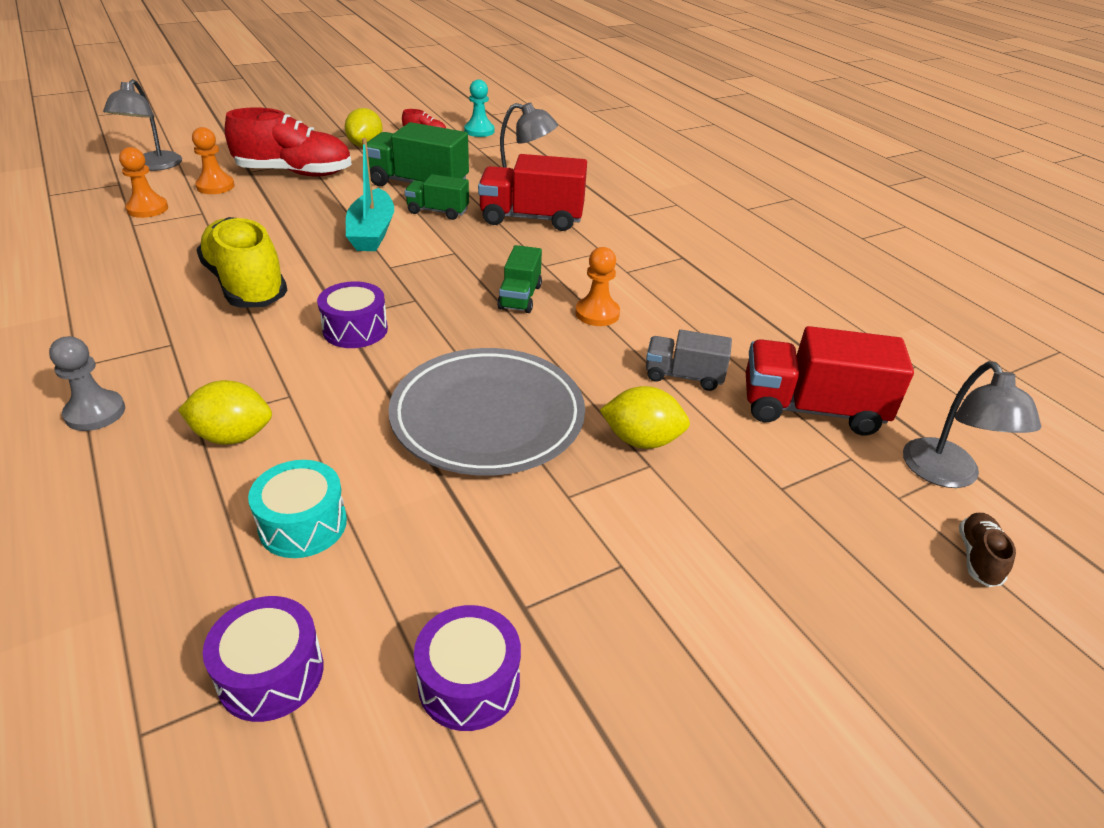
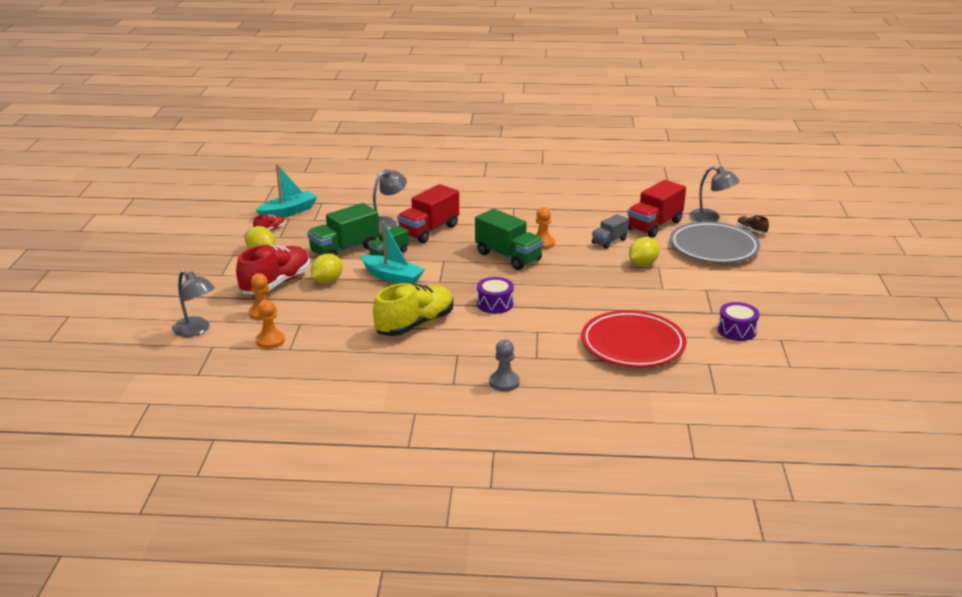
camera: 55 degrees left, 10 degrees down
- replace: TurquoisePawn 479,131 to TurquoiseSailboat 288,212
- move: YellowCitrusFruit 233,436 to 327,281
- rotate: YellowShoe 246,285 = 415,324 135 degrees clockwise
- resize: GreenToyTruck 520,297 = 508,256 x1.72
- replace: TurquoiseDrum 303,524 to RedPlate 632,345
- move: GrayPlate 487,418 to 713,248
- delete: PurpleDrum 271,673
★ ★ ★ ★ ★ ★ ★
- YOUR GOAL
The lines that mention the word "degrees" should be pulled from the records above.

- REPLY TO THE EXERCISE
camera: 55 degrees left, 10 degrees down
- rotate: YellowShoe 246,285 = 415,324 135 degrees clockwise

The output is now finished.